WORK REQUEST. With all pictures excluded, restate the records that follow exactly as written.

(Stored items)
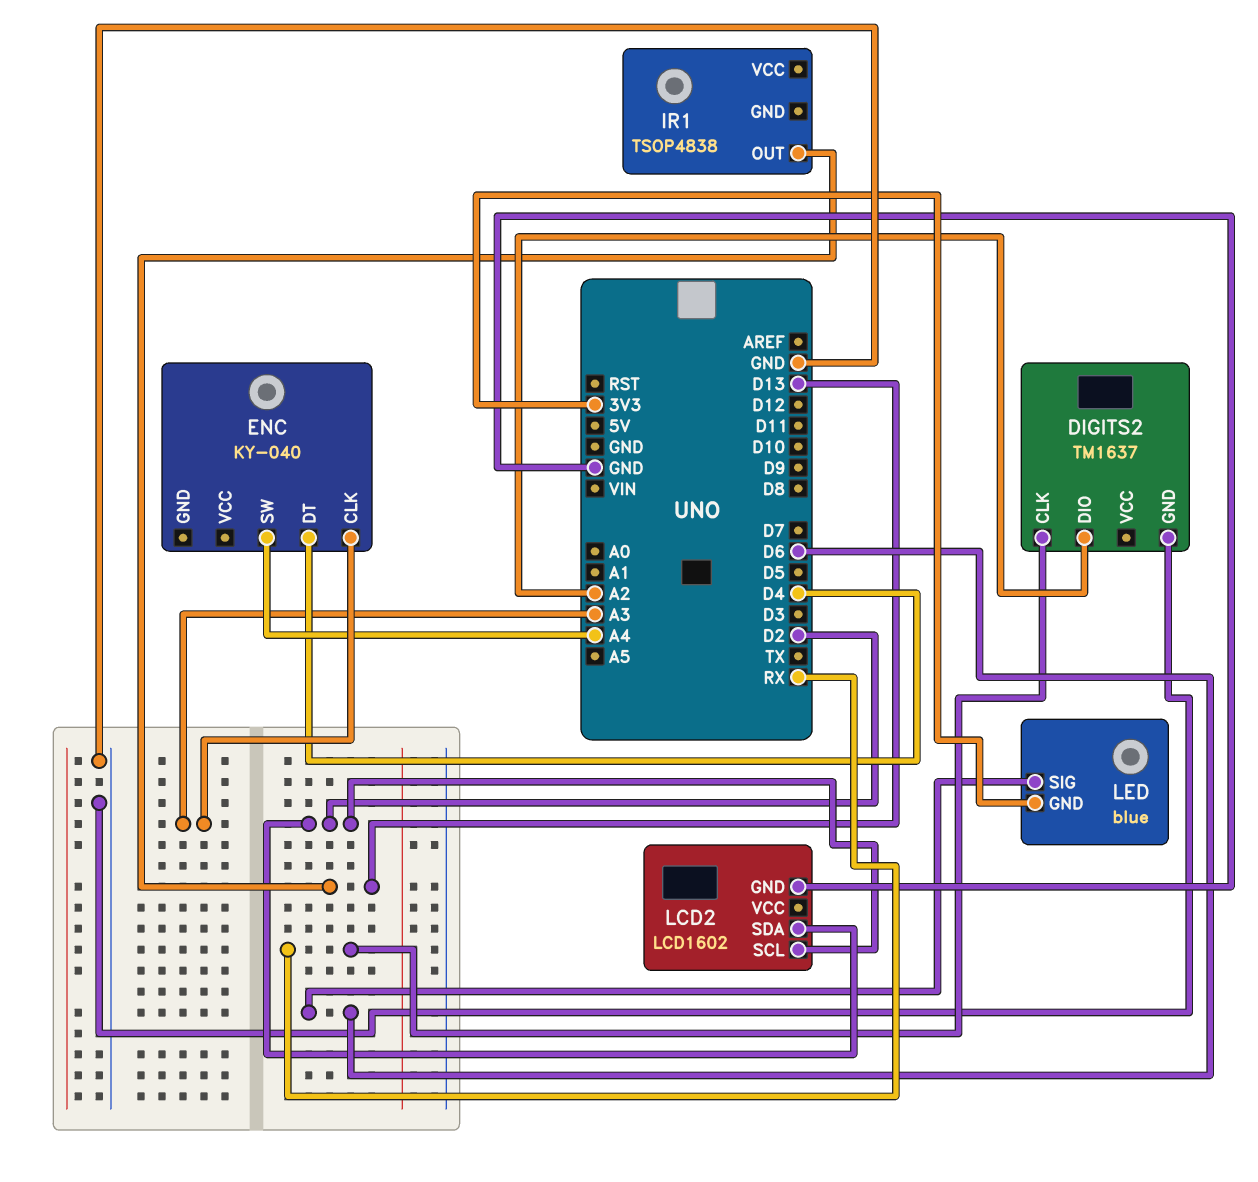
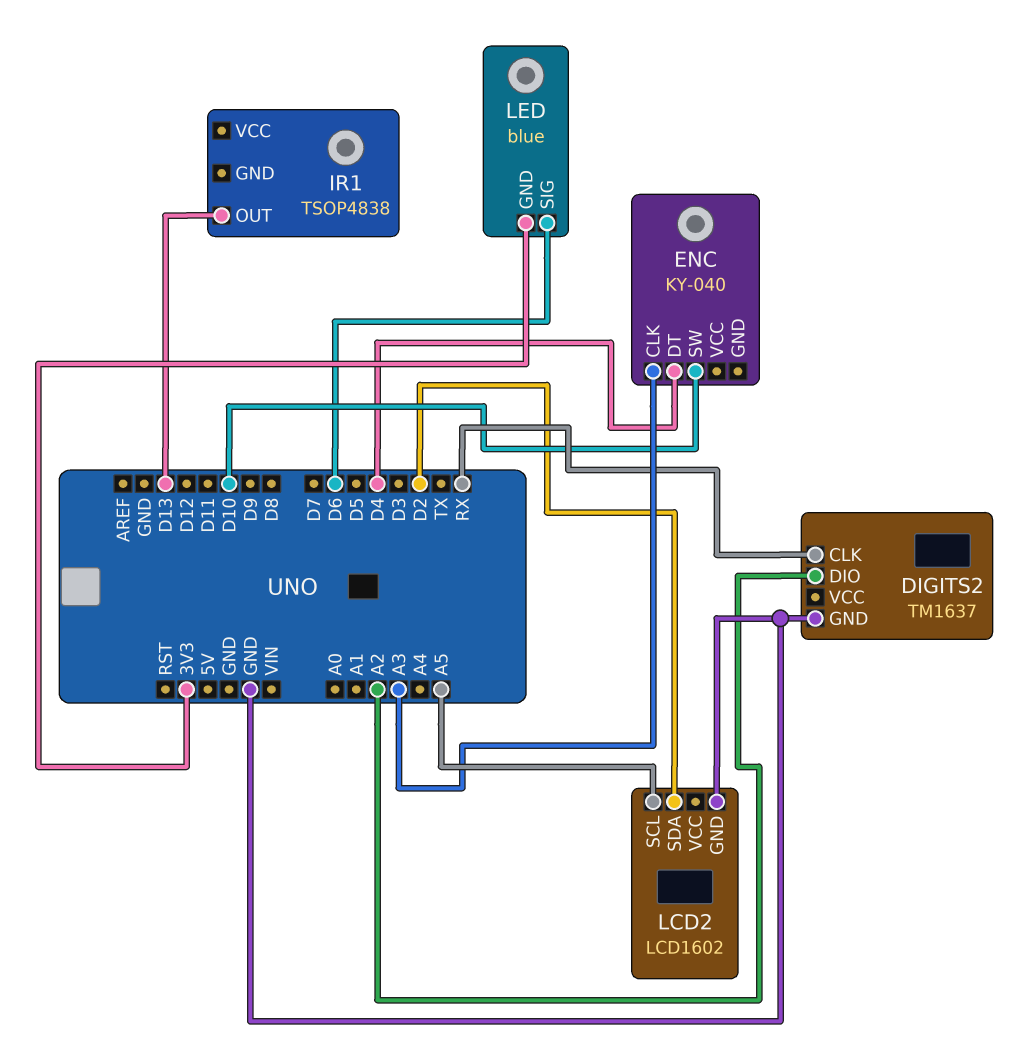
ENC pin SW: A4 -> D10
LCD2 pin SCL: D2 -> A5

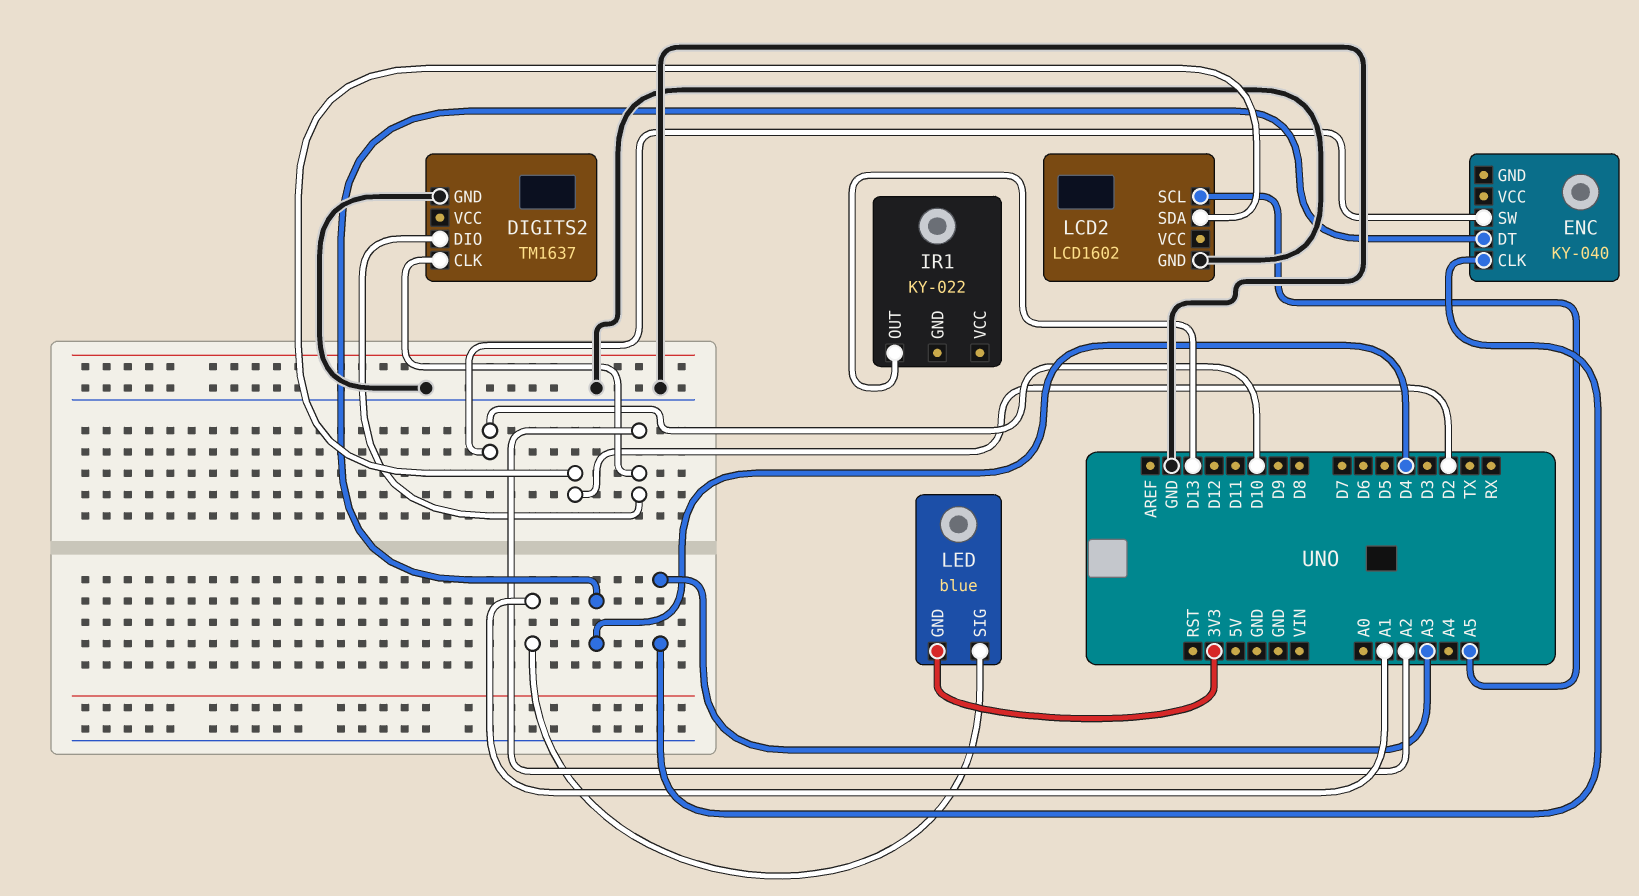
DIGITS2 pin CLK: RX -> A2
IR1: TSOP4838 -> KY-022
LED pin SIG: D6 -> A1

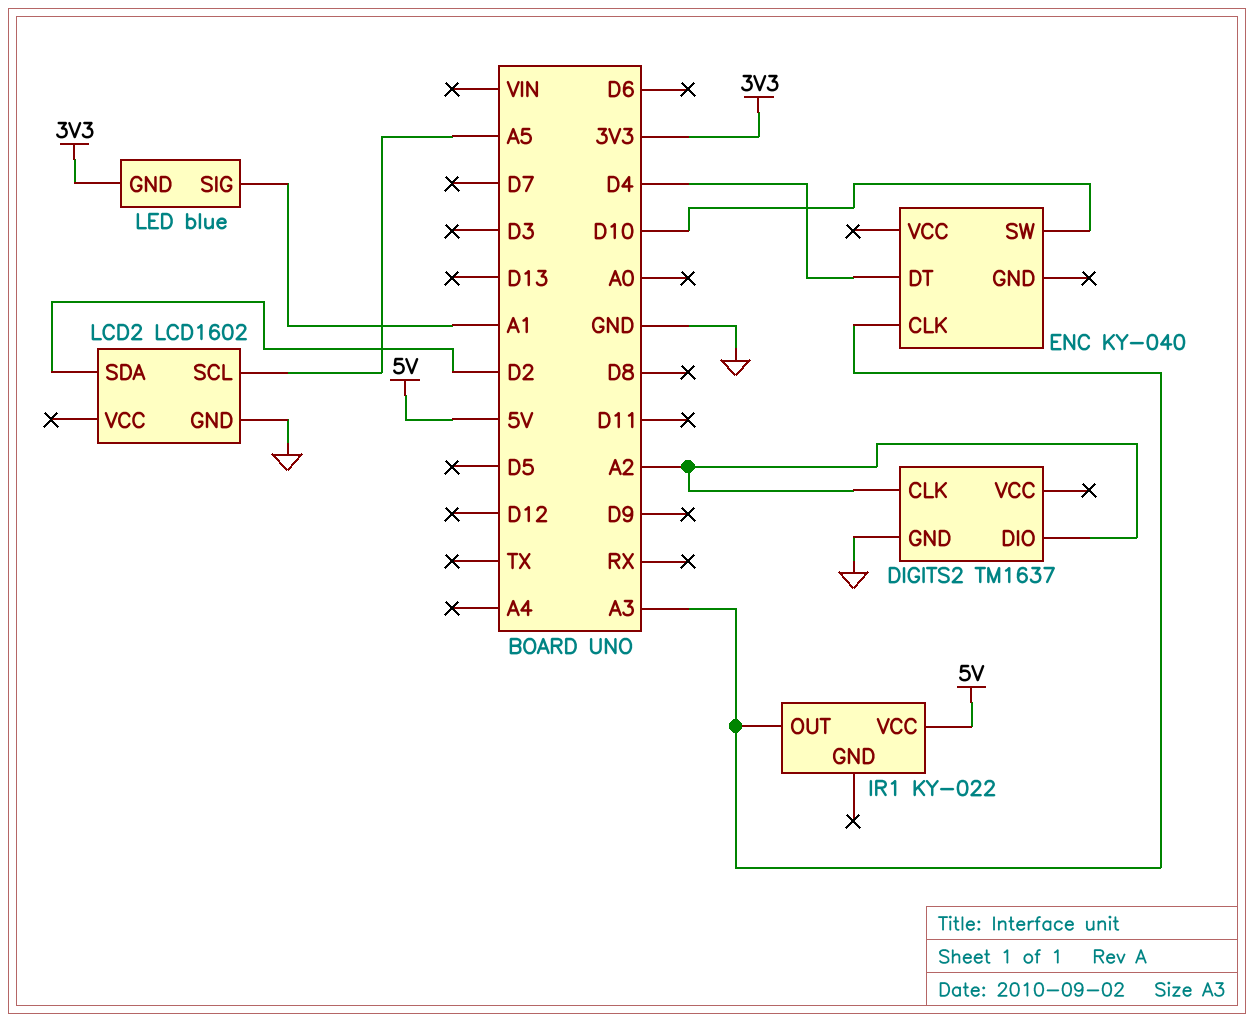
IR1 pin OUT: D13 -> A3
IR1 pin VCC: none -> 5V

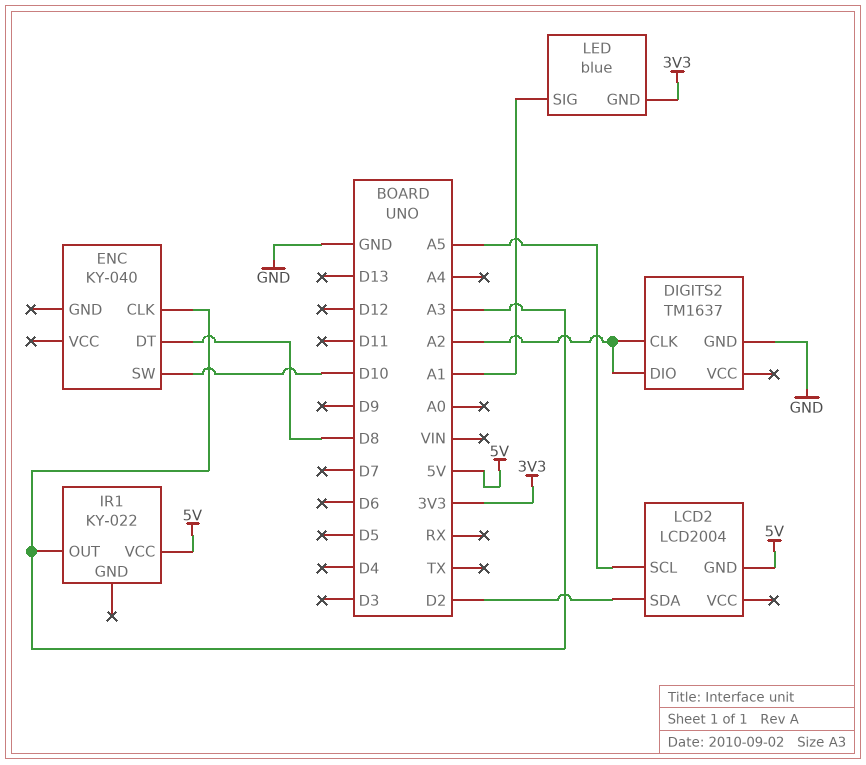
ENC pin DT: D4 -> D8
LCD2: LCD1602 -> LCD2004
LCD2 pin GND: GND -> 5V

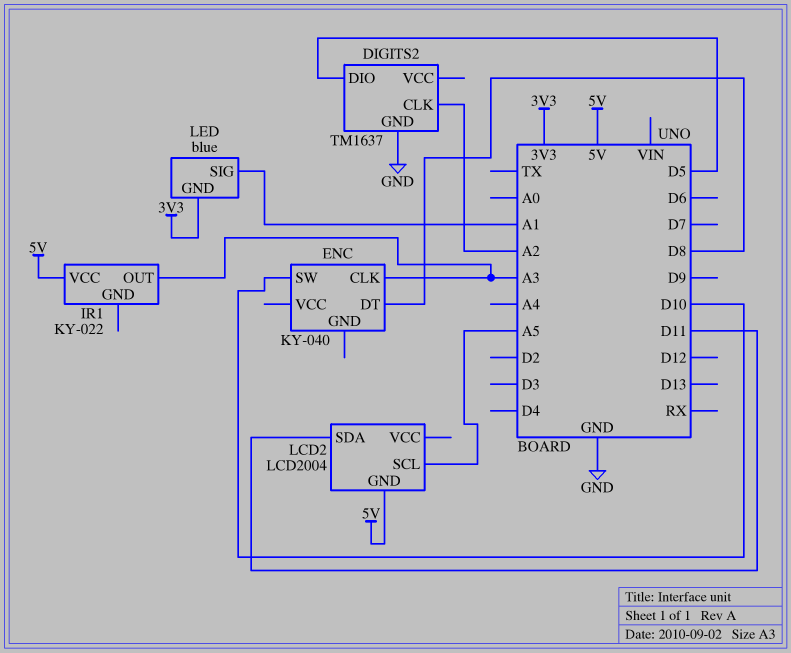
DIGITS2 pin DIO: A2 -> D5
LCD2 pin SDA: D2 -> D11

RESULT OF THIS EXERCISE.
ENC pin SW: A4 -> D10
LCD2 pin SCL: D2 -> A5

DIGITS2 pin CLK: RX -> A2
IR1: TSOP4838 -> KY-022
LED pin SIG: D6 -> A1

IR1 pin OUT: D13 -> A3
IR1 pin VCC: none -> 5V

ENC pin DT: D4 -> D8
LCD2: LCD1602 -> LCD2004
LCD2 pin GND: GND -> 5V

DIGITS2 pin DIO: A2 -> D5
LCD2 pin SDA: D2 -> D11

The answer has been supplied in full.